* **WHAT TO PRODUCE**:
Copy out the lines below word for word, leaving out the pictures.

Start of DATA SUPPLIED

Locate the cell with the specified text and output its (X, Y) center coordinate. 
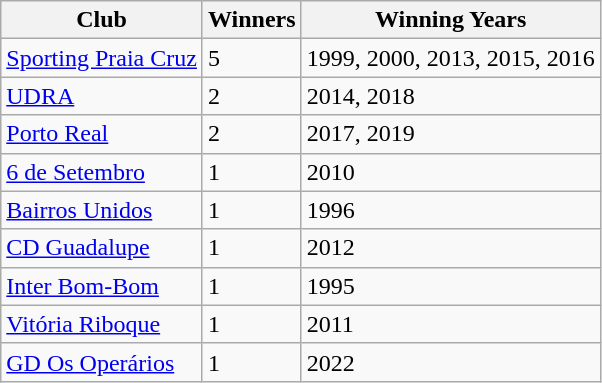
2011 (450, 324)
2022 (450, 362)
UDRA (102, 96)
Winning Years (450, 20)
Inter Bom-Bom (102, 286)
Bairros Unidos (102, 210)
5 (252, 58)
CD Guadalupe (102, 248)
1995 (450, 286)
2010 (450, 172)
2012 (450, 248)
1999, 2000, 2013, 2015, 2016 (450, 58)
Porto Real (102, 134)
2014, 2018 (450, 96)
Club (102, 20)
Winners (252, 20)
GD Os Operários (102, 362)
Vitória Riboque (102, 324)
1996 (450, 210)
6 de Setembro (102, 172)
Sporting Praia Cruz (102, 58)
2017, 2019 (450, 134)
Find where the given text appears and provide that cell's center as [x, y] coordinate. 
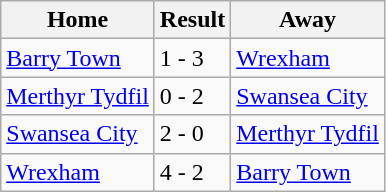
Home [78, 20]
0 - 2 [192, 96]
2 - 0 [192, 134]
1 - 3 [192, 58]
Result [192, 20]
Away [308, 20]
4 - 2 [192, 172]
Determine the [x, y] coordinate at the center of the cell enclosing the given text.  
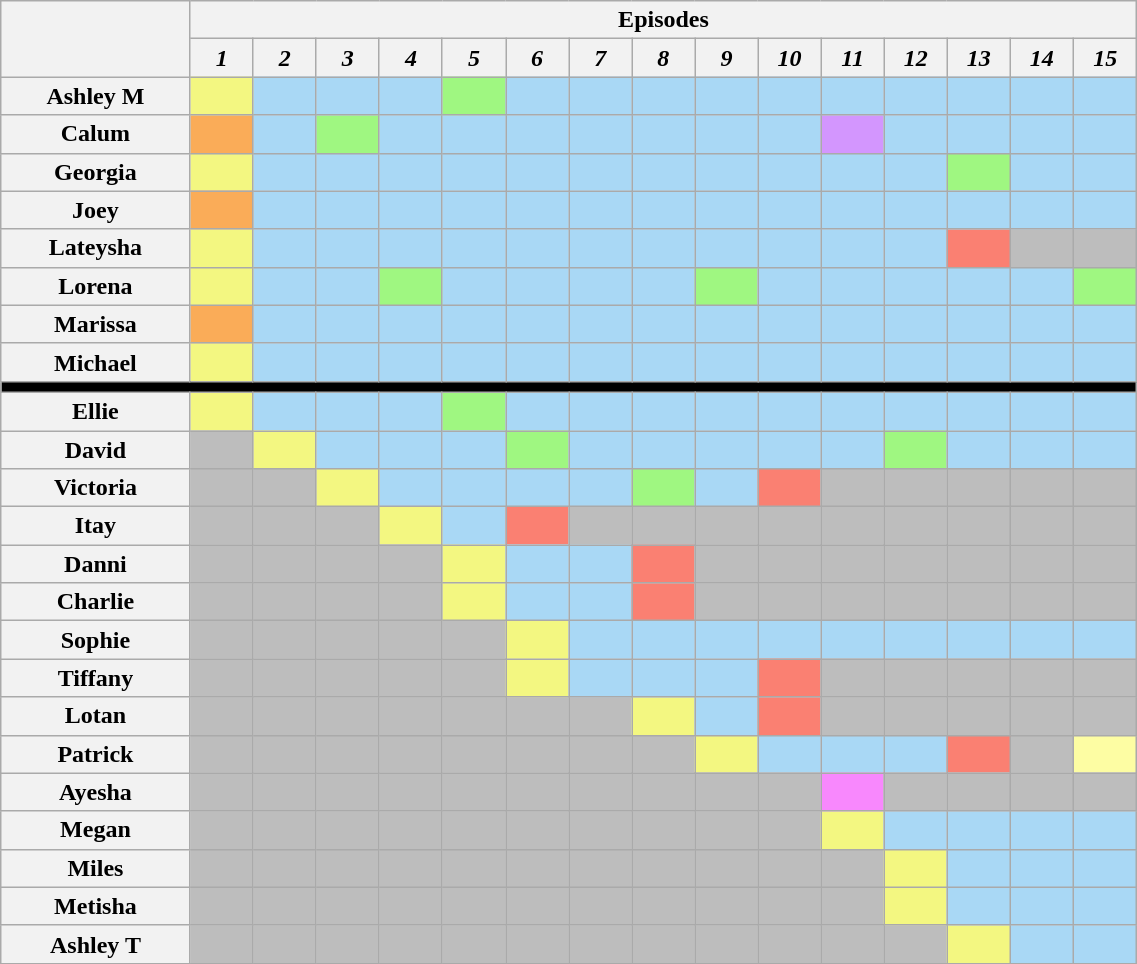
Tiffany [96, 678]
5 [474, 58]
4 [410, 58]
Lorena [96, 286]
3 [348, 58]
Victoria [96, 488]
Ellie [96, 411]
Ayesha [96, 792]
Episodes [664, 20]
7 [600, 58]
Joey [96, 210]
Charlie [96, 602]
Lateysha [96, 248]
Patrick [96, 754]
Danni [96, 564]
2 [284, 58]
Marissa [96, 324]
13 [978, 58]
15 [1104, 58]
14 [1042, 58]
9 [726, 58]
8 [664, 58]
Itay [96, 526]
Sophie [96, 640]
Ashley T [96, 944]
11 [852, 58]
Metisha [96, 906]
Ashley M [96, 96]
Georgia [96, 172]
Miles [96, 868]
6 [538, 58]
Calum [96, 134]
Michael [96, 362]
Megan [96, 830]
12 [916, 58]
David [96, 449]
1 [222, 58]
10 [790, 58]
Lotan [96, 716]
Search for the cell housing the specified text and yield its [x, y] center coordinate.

End of DATA SUPPLIED

* **OUTPUT FOR THIS TASK**:
Locate the cell with the specified text and output its (X, Y) center coordinate. 
2011 (450, 324)
2022 (450, 362)
UDRA (102, 96)
Winning Years (450, 20)
Inter Bom-Bom (102, 286)
Bairros Unidos (102, 210)
5 (252, 58)
CD Guadalupe (102, 248)
1995 (450, 286)
2010 (450, 172)
2012 (450, 248)
1999, 2000, 2013, 2015, 2016 (450, 58)
Porto Real (102, 134)
2014, 2018 (450, 96)
Club (102, 20)
Winners (252, 20)
GD Os Operários (102, 362)
Vitória Riboque (102, 324)
1996 (450, 210)
6 de Setembro (102, 172)
Sporting Praia Cruz (102, 58)
2017, 2019 (450, 134)
Find where the given text appears and provide that cell's center as [x, y] coordinate. 
Home [78, 20]
0 - 2 [192, 96]
2 - 0 [192, 134]
1 - 3 [192, 58]
Result [192, 20]
Away [308, 20]
4 - 2 [192, 172]
Determine the [x, y] coordinate at the center of the cell enclosing the given text.  
Tiffany [96, 678]
5 [474, 58]
4 [410, 58]
Lorena [96, 286]
3 [348, 58]
Victoria [96, 488]
Ellie [96, 411]
Ayesha [96, 792]
Episodes [664, 20]
7 [600, 58]
Joey [96, 210]
Charlie [96, 602]
Lateysha [96, 248]
Patrick [96, 754]
Danni [96, 564]
2 [284, 58]
Marissa [96, 324]
13 [978, 58]
15 [1104, 58]
14 [1042, 58]
9 [726, 58]
8 [664, 58]
Itay [96, 526]
Sophie [96, 640]
Ashley T [96, 944]
11 [852, 58]
Metisha [96, 906]
Ashley M [96, 96]
Georgia [96, 172]
Miles [96, 868]
6 [538, 58]
Calum [96, 134]
Michael [96, 362]
Megan [96, 830]
12 [916, 58]
David [96, 449]
1 [222, 58]
10 [790, 58]
Lotan [96, 716]
Search for the cell housing the specified text and yield its [x, y] center coordinate.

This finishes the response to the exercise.